## WORK INSTRUCTIONS
Copy each line of the data beneath in which the word "braun" appears.

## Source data
'''
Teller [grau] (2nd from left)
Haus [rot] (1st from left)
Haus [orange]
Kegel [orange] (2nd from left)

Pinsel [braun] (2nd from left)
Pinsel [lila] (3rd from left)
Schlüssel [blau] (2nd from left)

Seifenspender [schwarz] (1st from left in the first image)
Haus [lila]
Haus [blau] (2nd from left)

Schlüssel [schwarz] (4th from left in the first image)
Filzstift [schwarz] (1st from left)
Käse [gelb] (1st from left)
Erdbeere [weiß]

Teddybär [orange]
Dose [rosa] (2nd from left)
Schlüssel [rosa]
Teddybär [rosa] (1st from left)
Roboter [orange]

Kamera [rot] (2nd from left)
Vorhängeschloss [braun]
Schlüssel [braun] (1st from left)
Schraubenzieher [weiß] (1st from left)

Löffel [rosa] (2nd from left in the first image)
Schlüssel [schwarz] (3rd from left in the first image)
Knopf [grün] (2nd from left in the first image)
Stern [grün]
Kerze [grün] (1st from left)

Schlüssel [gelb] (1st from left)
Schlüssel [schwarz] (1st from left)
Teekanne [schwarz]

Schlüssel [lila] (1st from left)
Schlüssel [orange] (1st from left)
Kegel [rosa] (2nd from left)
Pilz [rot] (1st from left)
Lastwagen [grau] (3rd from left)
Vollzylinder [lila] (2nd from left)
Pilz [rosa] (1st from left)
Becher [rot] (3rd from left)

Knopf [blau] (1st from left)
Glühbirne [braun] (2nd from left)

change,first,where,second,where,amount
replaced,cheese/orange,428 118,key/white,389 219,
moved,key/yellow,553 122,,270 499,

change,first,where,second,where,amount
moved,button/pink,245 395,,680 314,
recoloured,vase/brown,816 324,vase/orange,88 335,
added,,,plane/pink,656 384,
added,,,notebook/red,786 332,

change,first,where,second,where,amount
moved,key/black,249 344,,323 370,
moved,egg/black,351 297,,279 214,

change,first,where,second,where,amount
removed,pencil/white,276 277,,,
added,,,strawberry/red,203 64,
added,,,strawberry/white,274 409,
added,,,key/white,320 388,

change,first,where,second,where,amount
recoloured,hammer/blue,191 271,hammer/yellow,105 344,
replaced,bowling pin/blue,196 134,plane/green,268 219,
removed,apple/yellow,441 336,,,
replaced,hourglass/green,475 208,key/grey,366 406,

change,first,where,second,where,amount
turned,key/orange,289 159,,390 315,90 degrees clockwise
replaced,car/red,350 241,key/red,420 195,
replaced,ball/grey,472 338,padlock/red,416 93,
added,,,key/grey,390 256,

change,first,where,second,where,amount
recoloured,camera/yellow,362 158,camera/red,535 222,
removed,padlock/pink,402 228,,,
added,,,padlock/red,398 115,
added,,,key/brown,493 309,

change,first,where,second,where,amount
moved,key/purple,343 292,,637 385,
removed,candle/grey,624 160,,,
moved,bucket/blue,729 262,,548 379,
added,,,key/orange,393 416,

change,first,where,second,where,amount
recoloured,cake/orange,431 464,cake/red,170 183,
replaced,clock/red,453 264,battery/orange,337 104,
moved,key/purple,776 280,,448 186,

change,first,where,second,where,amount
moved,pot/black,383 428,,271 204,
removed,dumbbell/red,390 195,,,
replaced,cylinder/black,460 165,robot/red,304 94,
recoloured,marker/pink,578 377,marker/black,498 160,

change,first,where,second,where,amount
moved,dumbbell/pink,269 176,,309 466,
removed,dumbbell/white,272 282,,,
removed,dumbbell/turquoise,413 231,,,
'''
## RESPONSE AREA
Pinsel [braun] (2nd from left)
Vorhängeschloss [braun]
Schlüssel [braun] (1st from left)
Glühbirne [braun] (2nd from left)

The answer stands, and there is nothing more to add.